ACTIVITY:
Omit all pictures and transcribe only the lines in the entries below that run from the line with "(295, 377) = (249, 395): none" through the line with "(403, 284) = (521, 88): turquoise".

INFORMATION GIVEN:
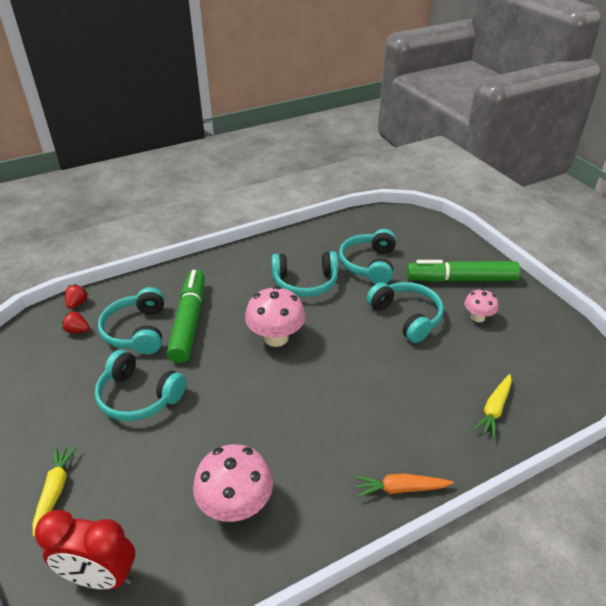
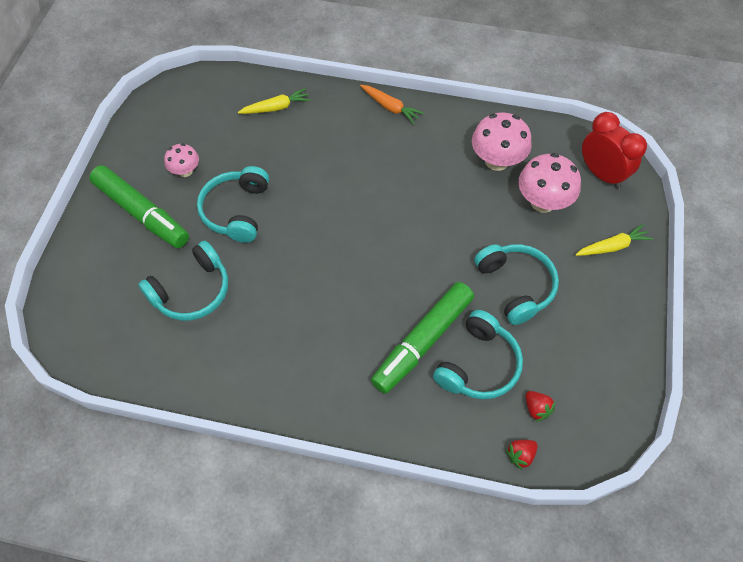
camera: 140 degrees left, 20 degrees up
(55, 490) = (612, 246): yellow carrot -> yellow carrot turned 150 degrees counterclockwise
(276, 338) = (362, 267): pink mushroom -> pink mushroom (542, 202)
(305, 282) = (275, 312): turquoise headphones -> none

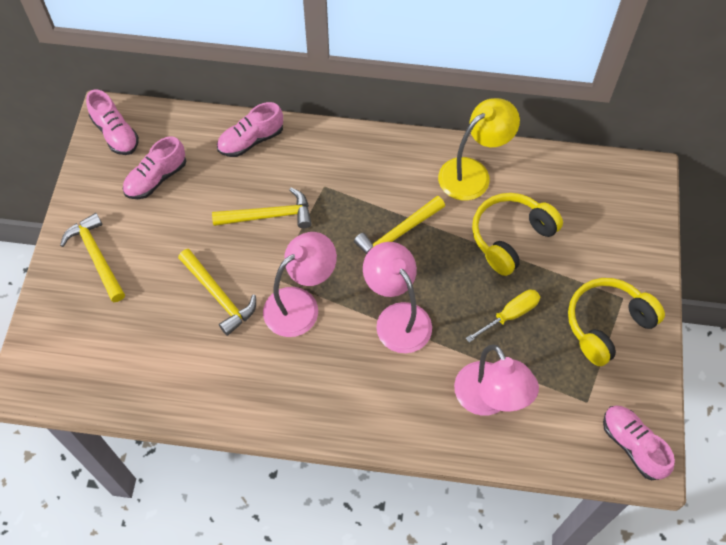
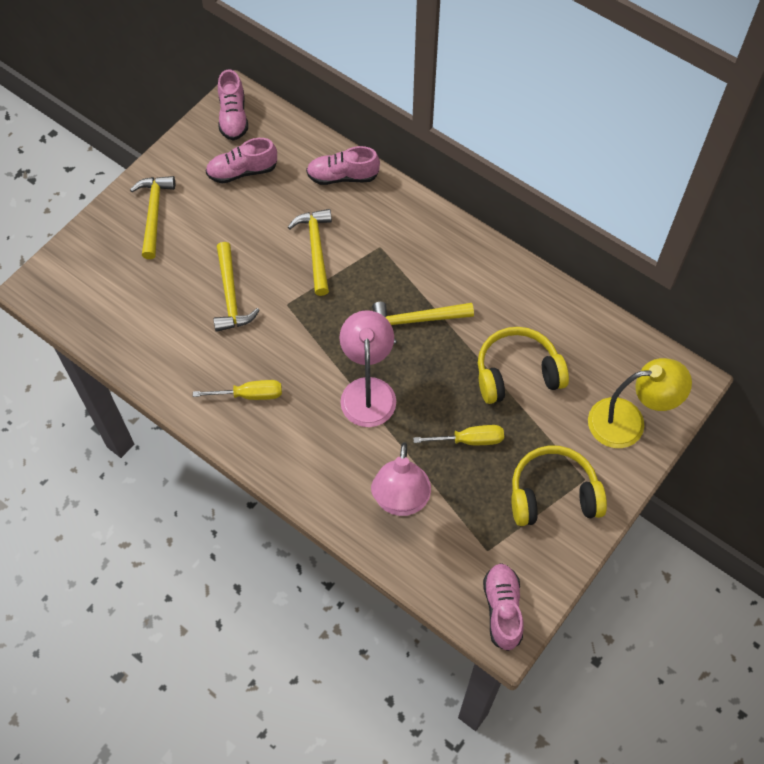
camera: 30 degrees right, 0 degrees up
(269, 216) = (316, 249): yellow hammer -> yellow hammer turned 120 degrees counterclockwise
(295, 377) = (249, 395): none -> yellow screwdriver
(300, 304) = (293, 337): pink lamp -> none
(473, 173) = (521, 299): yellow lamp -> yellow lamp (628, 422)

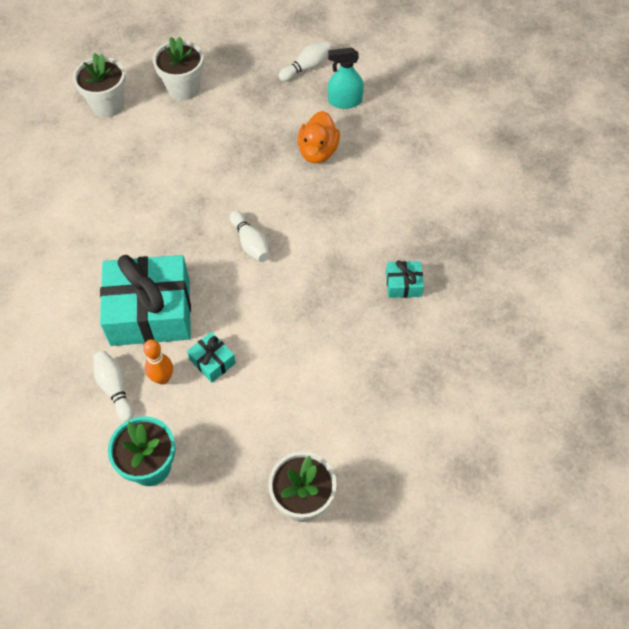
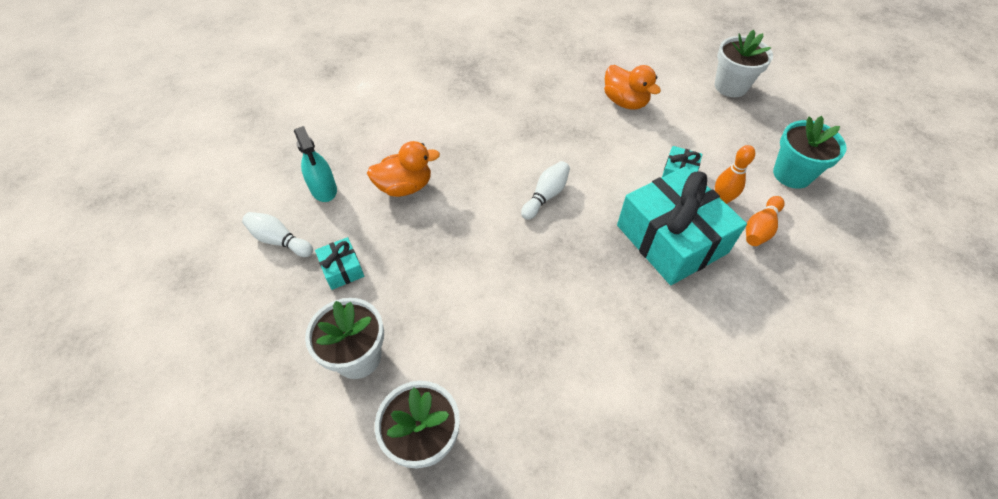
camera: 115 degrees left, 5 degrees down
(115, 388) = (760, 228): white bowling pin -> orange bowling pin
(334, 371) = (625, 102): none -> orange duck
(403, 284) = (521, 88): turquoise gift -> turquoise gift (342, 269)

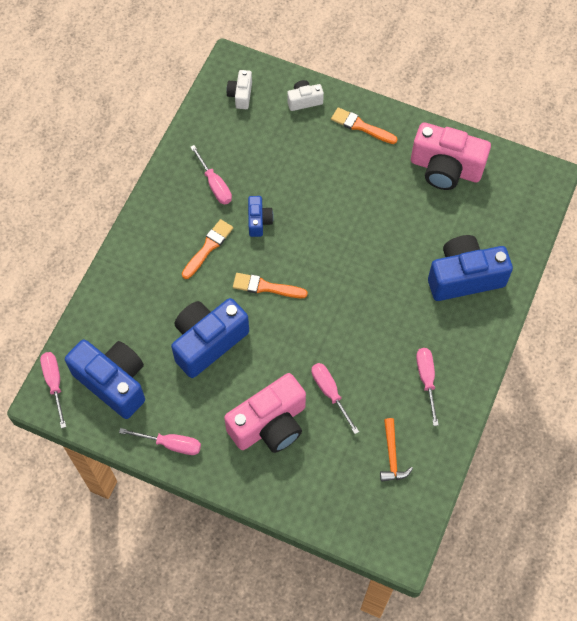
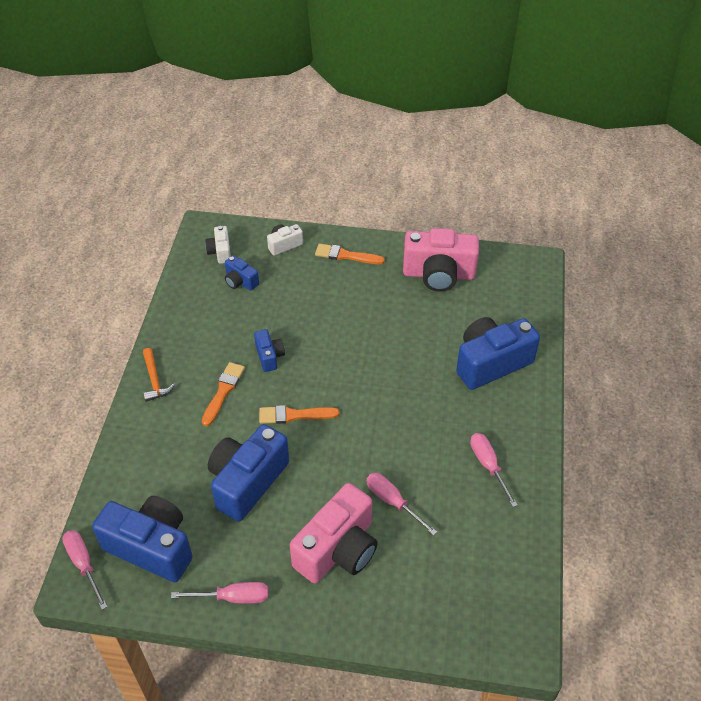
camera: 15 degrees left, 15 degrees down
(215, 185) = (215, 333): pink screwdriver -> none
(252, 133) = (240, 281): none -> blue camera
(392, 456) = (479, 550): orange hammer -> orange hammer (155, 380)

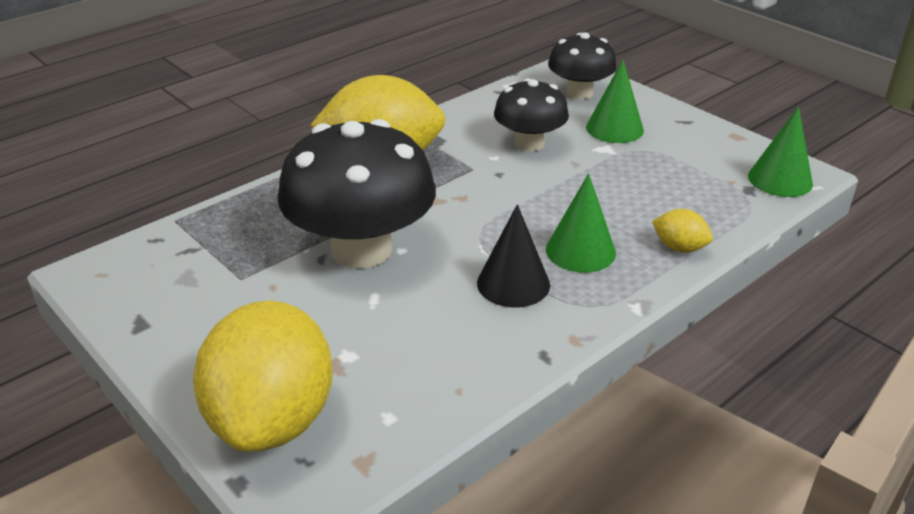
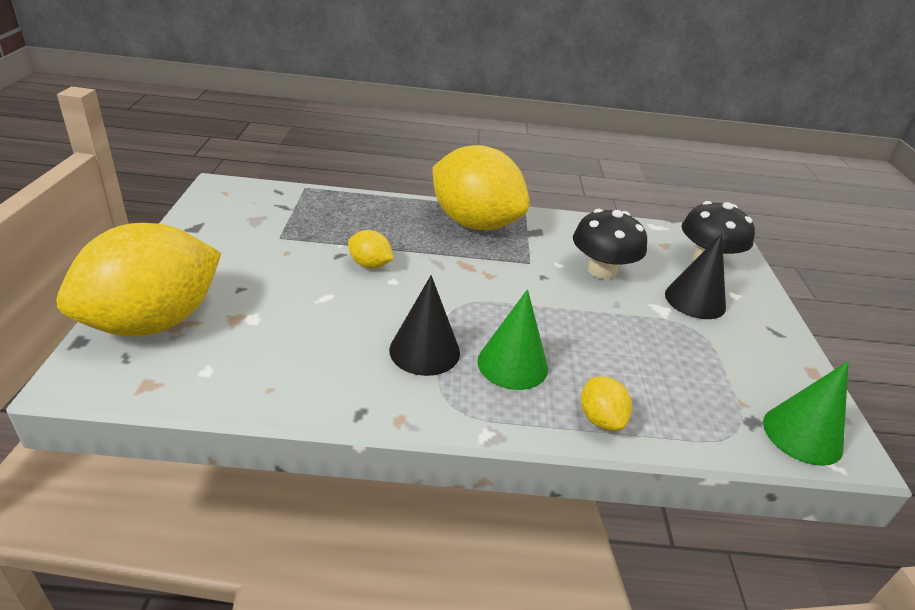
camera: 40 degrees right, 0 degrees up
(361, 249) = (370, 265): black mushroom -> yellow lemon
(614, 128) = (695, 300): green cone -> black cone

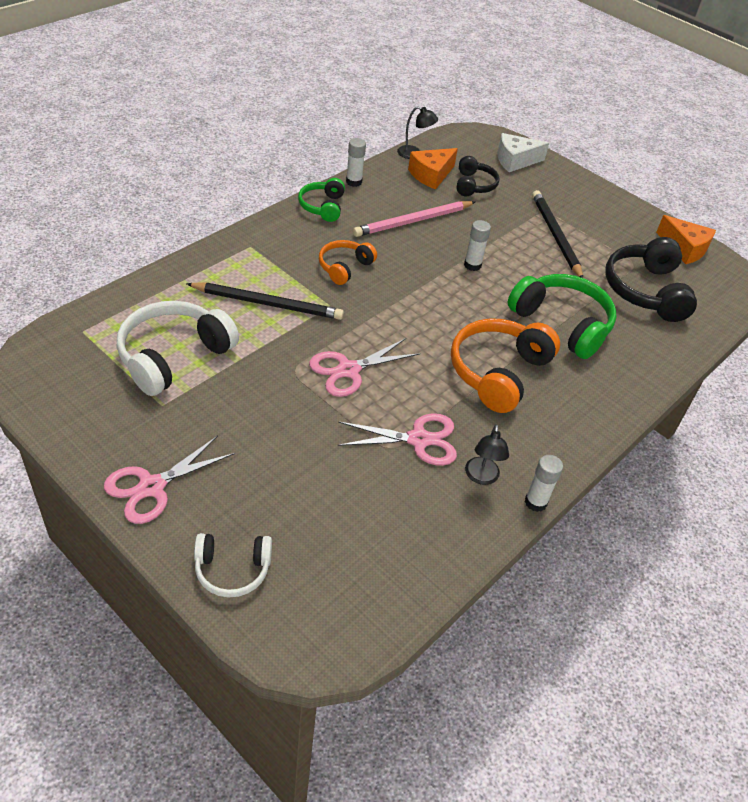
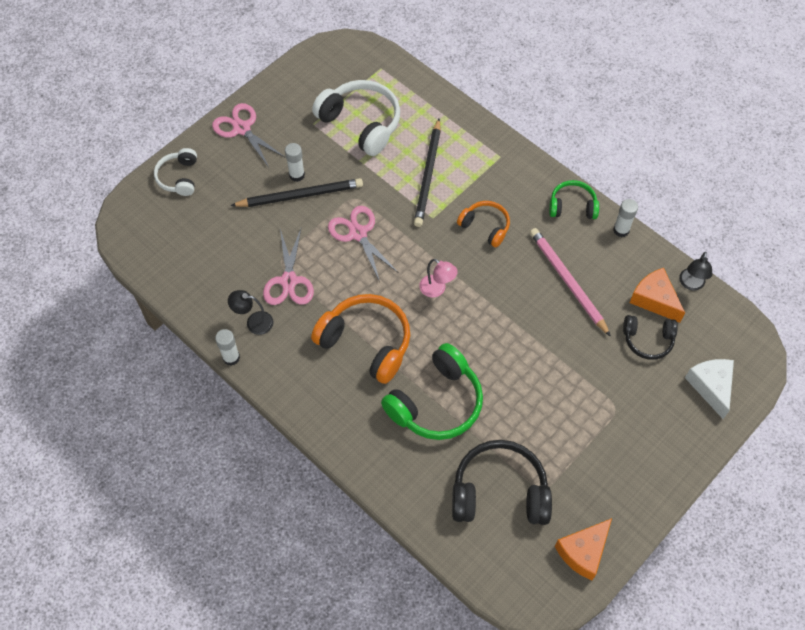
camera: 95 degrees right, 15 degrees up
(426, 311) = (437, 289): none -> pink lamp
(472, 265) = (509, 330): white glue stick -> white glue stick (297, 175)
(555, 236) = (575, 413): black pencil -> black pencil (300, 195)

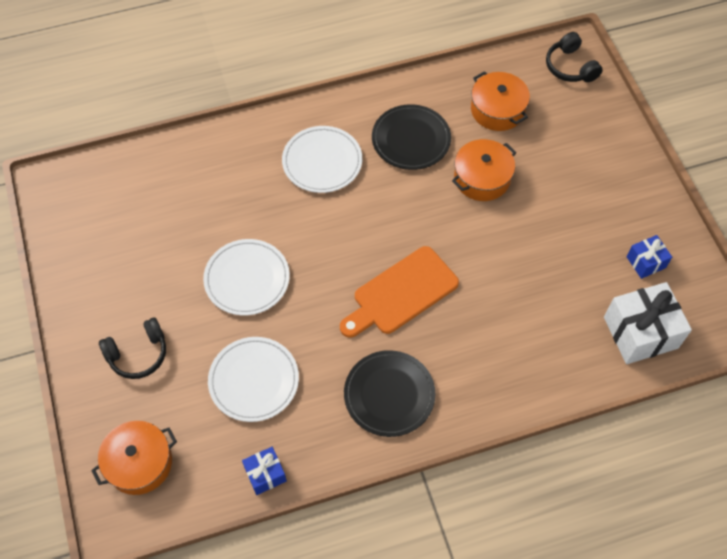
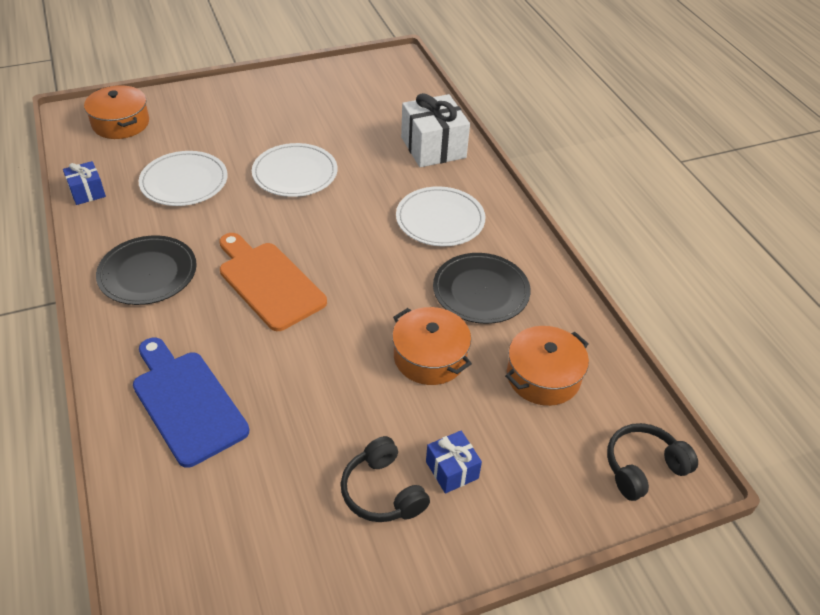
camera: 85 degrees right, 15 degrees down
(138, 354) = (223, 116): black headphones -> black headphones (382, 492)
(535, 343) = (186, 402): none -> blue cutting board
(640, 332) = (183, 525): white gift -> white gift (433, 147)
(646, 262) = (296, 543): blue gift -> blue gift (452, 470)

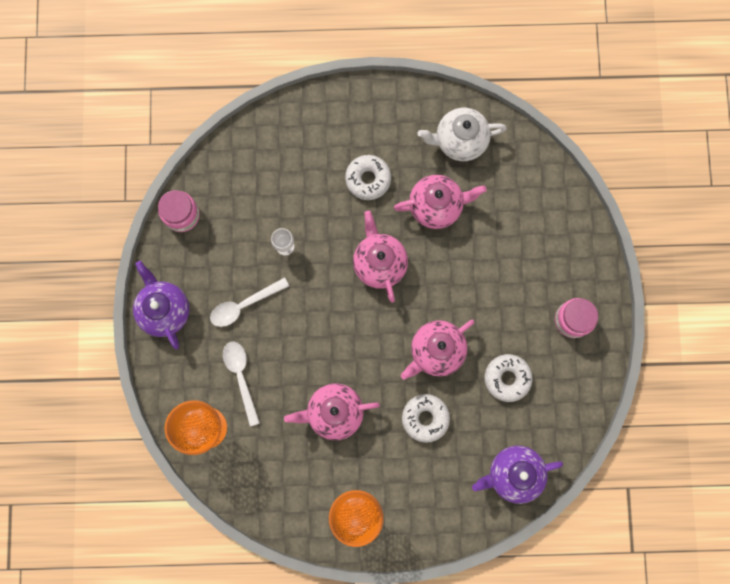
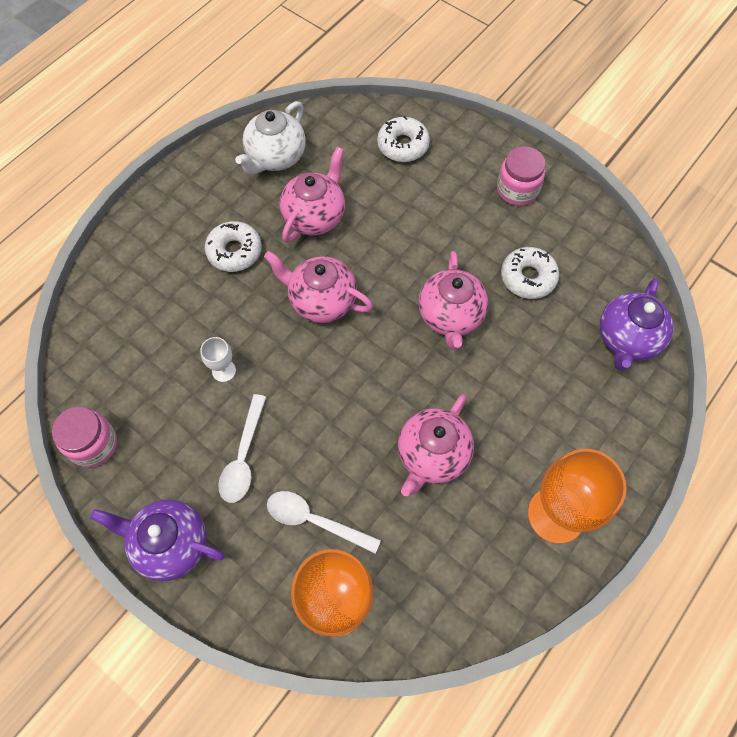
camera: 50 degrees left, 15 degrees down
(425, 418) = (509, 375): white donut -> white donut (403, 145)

ANSWER TO THIS TASK:
(295, 377) = (249, 395): none -> yellow screwdriver
(300, 304) = (293, 337): pink lamp -> none
(473, 173) = (521, 299): yellow lamp -> yellow lamp (628, 422)

camera: 115 degrees left, 5 degrees down
(115, 388) = (760, 228): white bowling pin -> orange bowling pin
(334, 371) = (625, 102): none -> orange duck
(403, 284) = (521, 88): turquoise gift -> turquoise gift (342, 269)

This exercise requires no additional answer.